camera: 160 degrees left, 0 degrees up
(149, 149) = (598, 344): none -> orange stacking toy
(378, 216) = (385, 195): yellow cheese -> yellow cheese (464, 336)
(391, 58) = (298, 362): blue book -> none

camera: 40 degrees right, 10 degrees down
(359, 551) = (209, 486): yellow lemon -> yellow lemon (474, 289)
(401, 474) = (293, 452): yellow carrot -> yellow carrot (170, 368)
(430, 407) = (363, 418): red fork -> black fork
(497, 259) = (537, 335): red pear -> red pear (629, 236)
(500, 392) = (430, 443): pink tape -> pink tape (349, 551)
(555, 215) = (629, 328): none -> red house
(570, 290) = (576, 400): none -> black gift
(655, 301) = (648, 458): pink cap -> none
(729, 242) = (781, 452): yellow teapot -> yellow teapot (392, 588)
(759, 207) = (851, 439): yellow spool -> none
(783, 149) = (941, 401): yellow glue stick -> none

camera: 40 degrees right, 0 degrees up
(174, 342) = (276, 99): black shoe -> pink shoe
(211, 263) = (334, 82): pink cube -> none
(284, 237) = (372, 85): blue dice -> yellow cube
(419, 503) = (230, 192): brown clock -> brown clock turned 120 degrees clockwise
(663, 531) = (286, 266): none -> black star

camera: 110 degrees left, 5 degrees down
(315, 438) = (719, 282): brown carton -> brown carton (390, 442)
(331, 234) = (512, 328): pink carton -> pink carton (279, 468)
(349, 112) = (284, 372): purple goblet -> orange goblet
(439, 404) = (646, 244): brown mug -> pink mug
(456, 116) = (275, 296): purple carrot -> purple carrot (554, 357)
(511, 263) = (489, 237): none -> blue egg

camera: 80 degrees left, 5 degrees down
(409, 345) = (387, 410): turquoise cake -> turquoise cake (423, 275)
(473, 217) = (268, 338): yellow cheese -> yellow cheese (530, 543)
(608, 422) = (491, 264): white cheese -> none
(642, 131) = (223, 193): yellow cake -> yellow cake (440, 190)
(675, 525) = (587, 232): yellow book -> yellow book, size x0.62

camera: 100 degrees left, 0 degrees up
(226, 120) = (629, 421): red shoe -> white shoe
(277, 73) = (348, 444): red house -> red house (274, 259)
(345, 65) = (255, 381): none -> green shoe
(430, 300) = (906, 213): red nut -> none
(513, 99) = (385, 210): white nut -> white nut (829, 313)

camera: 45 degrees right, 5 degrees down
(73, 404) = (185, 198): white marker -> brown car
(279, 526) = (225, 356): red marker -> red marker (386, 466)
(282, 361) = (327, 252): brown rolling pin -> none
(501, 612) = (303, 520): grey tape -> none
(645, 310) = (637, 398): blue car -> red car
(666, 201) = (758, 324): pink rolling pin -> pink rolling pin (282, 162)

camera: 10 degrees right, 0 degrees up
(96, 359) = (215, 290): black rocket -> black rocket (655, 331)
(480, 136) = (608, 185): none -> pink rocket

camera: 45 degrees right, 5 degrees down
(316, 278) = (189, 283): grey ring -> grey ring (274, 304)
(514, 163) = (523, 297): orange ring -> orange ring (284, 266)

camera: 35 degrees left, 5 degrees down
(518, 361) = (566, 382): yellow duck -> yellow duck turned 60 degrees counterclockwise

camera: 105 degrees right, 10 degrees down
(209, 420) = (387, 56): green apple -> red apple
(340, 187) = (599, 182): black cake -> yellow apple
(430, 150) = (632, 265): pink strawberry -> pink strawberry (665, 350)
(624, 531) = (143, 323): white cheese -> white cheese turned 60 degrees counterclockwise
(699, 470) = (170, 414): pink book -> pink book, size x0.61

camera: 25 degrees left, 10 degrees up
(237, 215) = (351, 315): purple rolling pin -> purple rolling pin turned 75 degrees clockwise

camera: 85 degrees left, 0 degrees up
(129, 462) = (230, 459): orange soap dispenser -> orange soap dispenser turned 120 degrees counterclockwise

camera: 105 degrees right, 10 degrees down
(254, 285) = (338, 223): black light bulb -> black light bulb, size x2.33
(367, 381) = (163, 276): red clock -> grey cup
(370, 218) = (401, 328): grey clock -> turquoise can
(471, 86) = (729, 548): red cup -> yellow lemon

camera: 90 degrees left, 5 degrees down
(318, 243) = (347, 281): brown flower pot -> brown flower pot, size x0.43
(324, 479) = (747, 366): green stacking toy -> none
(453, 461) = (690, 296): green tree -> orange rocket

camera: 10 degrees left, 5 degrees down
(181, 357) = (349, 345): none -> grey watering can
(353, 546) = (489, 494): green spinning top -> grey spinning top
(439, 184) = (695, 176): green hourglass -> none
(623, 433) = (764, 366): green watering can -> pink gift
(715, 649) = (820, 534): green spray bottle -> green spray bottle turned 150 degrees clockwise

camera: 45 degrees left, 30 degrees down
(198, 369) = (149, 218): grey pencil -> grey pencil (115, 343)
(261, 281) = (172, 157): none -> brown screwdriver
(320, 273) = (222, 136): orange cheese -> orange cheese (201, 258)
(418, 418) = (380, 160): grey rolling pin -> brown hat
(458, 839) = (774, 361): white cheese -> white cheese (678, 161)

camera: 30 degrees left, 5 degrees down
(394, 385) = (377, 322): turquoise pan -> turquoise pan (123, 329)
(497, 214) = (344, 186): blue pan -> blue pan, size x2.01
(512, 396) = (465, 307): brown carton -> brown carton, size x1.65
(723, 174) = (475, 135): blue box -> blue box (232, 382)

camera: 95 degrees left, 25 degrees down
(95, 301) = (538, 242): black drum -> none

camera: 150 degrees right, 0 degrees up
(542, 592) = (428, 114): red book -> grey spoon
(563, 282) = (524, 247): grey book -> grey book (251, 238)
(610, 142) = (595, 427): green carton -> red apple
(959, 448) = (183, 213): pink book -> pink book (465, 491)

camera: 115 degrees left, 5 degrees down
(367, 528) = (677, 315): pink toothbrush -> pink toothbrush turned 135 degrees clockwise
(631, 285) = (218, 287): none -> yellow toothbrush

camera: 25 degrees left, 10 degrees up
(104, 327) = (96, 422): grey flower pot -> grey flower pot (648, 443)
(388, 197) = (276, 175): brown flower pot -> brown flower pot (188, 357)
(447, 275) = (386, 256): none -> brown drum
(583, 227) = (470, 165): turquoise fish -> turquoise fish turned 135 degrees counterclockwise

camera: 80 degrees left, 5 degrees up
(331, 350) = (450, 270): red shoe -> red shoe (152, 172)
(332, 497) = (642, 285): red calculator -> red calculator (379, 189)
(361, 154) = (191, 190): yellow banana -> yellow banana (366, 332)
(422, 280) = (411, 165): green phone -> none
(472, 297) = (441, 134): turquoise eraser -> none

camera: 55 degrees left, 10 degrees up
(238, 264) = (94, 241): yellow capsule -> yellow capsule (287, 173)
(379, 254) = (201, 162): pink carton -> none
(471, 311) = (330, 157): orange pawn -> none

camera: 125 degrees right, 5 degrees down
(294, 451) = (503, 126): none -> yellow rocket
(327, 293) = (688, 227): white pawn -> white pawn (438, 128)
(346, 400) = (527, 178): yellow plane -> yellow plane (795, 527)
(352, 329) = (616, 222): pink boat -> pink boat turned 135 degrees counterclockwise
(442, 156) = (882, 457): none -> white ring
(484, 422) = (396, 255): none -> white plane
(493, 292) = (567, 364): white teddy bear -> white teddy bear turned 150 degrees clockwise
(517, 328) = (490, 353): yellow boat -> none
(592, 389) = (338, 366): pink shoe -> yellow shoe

============

EXERCISE GOAL: Output the records above precisely.

SOLUTION FOR THIS EXERCISE:
camera: 160 degrees left, 0 degrees up
(149, 149) = (598, 344): none -> orange stacking toy
(378, 216) = (385, 195): yellow cheese -> yellow cheese (464, 336)
(391, 58) = (298, 362): blue book -> none

camera: 40 degrees right, 10 degrees down
(359, 551) = (209, 486): yellow lemon -> yellow lemon (474, 289)
(401, 474) = (293, 452): yellow carrot -> yellow carrot (170, 368)
(430, 407) = (363, 418): red fork -> black fork
(497, 259) = (537, 335): red pear -> red pear (629, 236)
(500, 392) = (430, 443): pink tape -> pink tape (349, 551)
(555, 215) = (629, 328): none -> red house
(570, 290) = (576, 400): none -> black gift
(655, 301) = (648, 458): pink cap -> none
(729, 242) = (781, 452): yellow teapot -> yellow teapot (392, 588)
(759, 207) = (851, 439): yellow spool -> none
(783, 149) = (941, 401): yellow glue stick -> none

camera: 40 degrees right, 0 degrees up
(174, 342) = (276, 99): black shoe -> pink shoe
(211, 263) = (334, 82): pink cube -> none
(284, 237) = (372, 85): blue dice -> yellow cube
(419, 503) = (230, 192): brown clock -> brown clock turned 120 degrees clockwise
(663, 531) = (286, 266): none -> black star

camera: 110 degrees left, 5 degrees down
(315, 438) = (719, 282): brown carton -> brown carton (390, 442)
(331, 234) = (512, 328): pink carton -> pink carton (279, 468)
(349, 112) = (284, 372): purple goblet -> orange goblet
(439, 404) = (646, 244): brown mug -> pink mug
(456, 116) = (275, 296): purple carrot -> purple carrot (554, 357)
(511, 263) = (489, 237): none -> blue egg

camera: 80 degrees left, 5 degrees down
(409, 345) = (387, 410): turquoise cake -> turquoise cake (423, 275)
(473, 217) = (268, 338): yellow cheese -> yellow cheese (530, 543)
(608, 422) = (491, 264): white cheese -> none
(642, 131) = (223, 193): yellow cake -> yellow cake (440, 190)
(675, 525) = (587, 232): yellow book -> yellow book, size x0.62

camera: 100 degrees left, 0 degrees up
(226, 120) = (629, 421): red shoe -> white shoe
(277, 73) = (348, 444): red house -> red house (274, 259)
(345, 65) = (255, 381): none -> green shoe
(430, 300) = (906, 213): red nut -> none
(513, 99) = (385, 210): white nut -> white nut (829, 313)

camera: 45 degrees right, 5 degrees down
(73, 404) = (185, 198): white marker -> brown car
(279, 526) = (225, 356): red marker -> red marker (386, 466)
(282, 361) = (327, 252): brown rolling pin -> none
(501, 612) = (303, 520): grey tape -> none
(645, 310) = (637, 398): blue car -> red car
(666, 201) = (758, 324): pink rolling pin -> pink rolling pin (282, 162)

camera: 10 degrees right, 0 degrees up
(96, 359) = (215, 290): black rocket -> black rocket (655, 331)
(480, 136) = (608, 185): none -> pink rocket

camera: 45 degrees right, 5 degrees down
(316, 278) = (189, 283): grey ring -> grey ring (274, 304)
(514, 163) = (523, 297): orange ring -> orange ring (284, 266)

camera: 35 degrees left, 5 degrees down
(518, 361) = (566, 382): yellow duck -> yellow duck turned 60 degrees counterclockwise

camera: 105 degrees right, 10 degrees down
(209, 420) = (387, 56): green apple -> red apple
(340, 187) = (599, 182): black cake -> yellow apple
(430, 150) = (632, 265): pink strawberry -> pink strawberry (665, 350)
(624, 531) = (143, 323): white cheese -> white cheese turned 60 degrees counterclockwise
(699, 470) = (170, 414): pink book -> pink book, size x0.61

camera: 25 degrees left, 10 degrees up
(237, 215) = (351, 315): purple rolling pin -> purple rolling pin turned 75 degrees clockwise

camera: 85 degrees left, 0 degrees up
(129, 462) = (230, 459): orange soap dispenser -> orange soap dispenser turned 120 degrees counterclockwise

camera: 105 degrees right, 10 degrees down
(254, 285) = (338, 223): black light bulb -> black light bulb, size x2.33
(367, 381) = (163, 276): red clock -> grey cup
(370, 218) = (401, 328): grey clock -> turquoise can
(471, 86) = (729, 548): red cup -> yellow lemon

camera: 90 degrees left, 5 degrees down
(318, 243) = (347, 281): brown flower pot -> brown flower pot, size x0.43
(324, 479) = (747, 366): green stacking toy -> none
(453, 461) = (690, 296): green tree -> orange rocket

camera: 10 degrees left, 5 degrees down
(181, 357) = (349, 345): none -> grey watering can
(353, 546) = (489, 494): green spinning top -> grey spinning top
(439, 184) = (695, 176): green hourglass -> none
(623, 433) = (764, 366): green watering can -> pink gift
(715, 649) = (820, 534): green spray bottle -> green spray bottle turned 150 degrees clockwise

camera: 45 degrees left, 30 degrees down
(198, 369) = (149, 218): grey pencil -> grey pencil (115, 343)
(261, 281) = (172, 157): none -> brown screwdriver
(320, 273) = (222, 136): orange cheese -> orange cheese (201, 258)
(418, 418) = (380, 160): grey rolling pin -> brown hat
(458, 839) = (774, 361): white cheese -> white cheese (678, 161)

camera: 30 degrees left, 5 degrees down
(394, 385) = (377, 322): turquoise pan -> turquoise pan (123, 329)
(497, 214) = (344, 186): blue pan -> blue pan, size x2.01
(512, 396) = (465, 307): brown carton -> brown carton, size x1.65
(723, 174) = (475, 135): blue box -> blue box (232, 382)

camera: 95 degrees left, 25 degrees down
(95, 301) = (538, 242): black drum -> none

camera: 150 degrees right, 0 degrees up
(542, 592) = (428, 114): red book -> grey spoon
(563, 282) = (524, 247): grey book -> grey book (251, 238)
(610, 142) = (595, 427): green carton -> red apple
(959, 448) = (183, 213): pink book -> pink book (465, 491)

camera: 115 degrees left, 5 degrees down
(367, 528) = (677, 315): pink toothbrush -> pink toothbrush turned 135 degrees clockwise
(631, 285) = (218, 287): none -> yellow toothbrush

camera: 25 degrees left, 10 degrees up
(104, 327) = (96, 422): grey flower pot -> grey flower pot (648, 443)
(388, 197) = (276, 175): brown flower pot -> brown flower pot (188, 357)
(447, 275) = (386, 256): none -> brown drum
(583, 227) = (470, 165): turquoise fish -> turquoise fish turned 135 degrees counterclockwise

camera: 80 degrees left, 5 degrees up
(331, 350) = (450, 270): red shoe -> red shoe (152, 172)
(332, 497) = (642, 285): red calculator -> red calculator (379, 189)
(361, 154) = (191, 190): yellow banana -> yellow banana (366, 332)
(422, 280) = (411, 165): green phone -> none
(472, 297) = (441, 134): turquoise eraser -> none

camera: 55 degrees left, 10 degrees up
(238, 264) = (94, 241): yellow capsule -> yellow capsule (287, 173)
(379, 254) = (201, 162): pink carton -> none
(471, 311) = (330, 157): orange pawn -> none

camera: 125 degrees right, 5 degrees down
(294, 451) = (503, 126): none -> yellow rocket
(327, 293) = (688, 227): white pawn -> white pawn (438, 128)
(346, 400) = (527, 178): yellow plane -> yellow plane (795, 527)
(352, 329) = (616, 222): pink boat -> pink boat turned 135 degrees counterclockwise
(442, 156) = (882, 457): none -> white ring
(484, 422) = (396, 255): none -> white plane
(493, 292) = (567, 364): white teddy bear -> white teddy bear turned 150 degrees clockwise
(517, 328) = (490, 353): yellow boat -> none
(592, 389) = (338, 366): pink shoe -> yellow shoe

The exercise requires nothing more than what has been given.